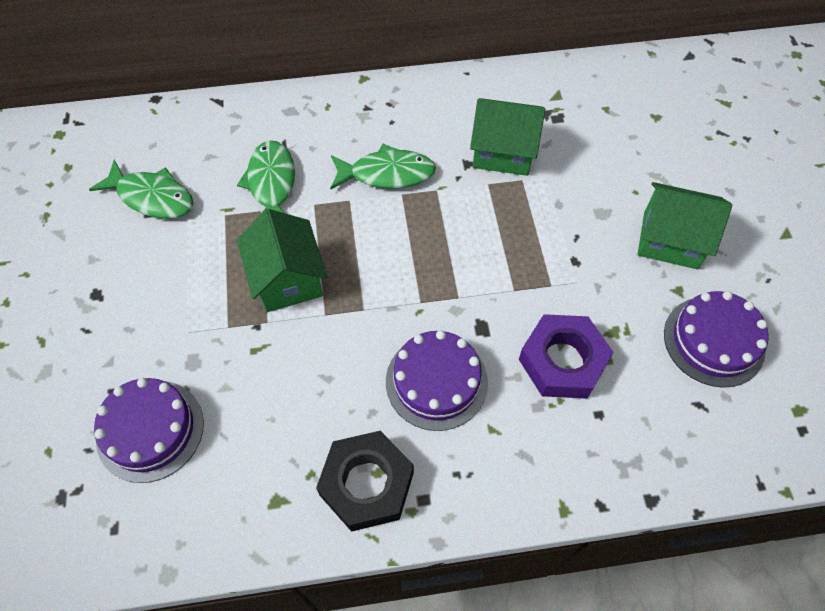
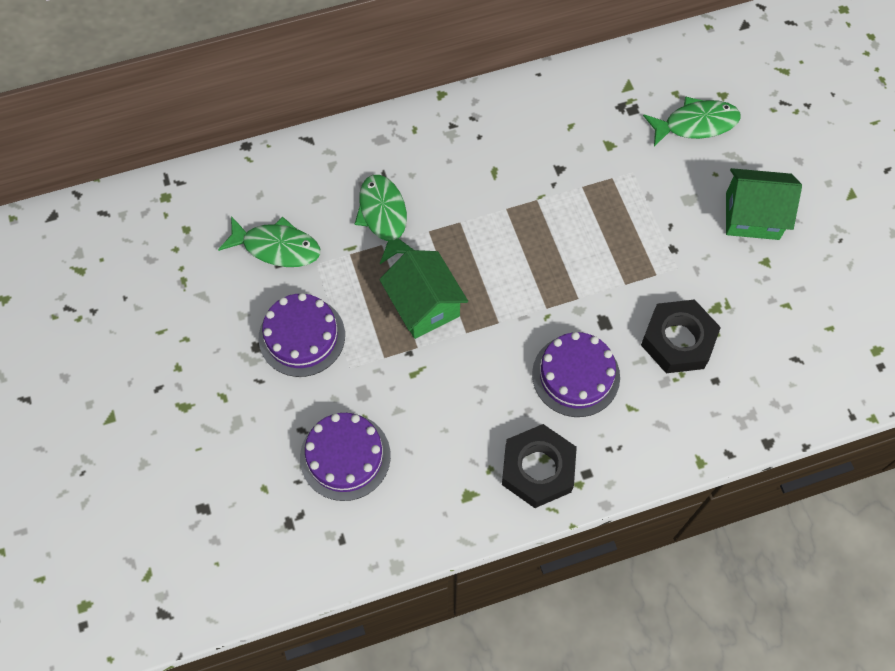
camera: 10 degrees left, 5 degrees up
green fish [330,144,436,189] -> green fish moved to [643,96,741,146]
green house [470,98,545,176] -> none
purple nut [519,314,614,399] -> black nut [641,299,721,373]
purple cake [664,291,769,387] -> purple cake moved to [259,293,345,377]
=-=-=
- _Brief_: Set down only the lines from the line with "green fish [330,144,436,189]" through the last line of the data above, keeping both the first and the last.

- _Answer box_:
green fish [330,144,436,189] -> green fish moved to [643,96,741,146]
green house [470,98,545,176] -> none
purple nut [519,314,614,399] -> black nut [641,299,721,373]
purple cake [664,291,769,387] -> purple cake moved to [259,293,345,377]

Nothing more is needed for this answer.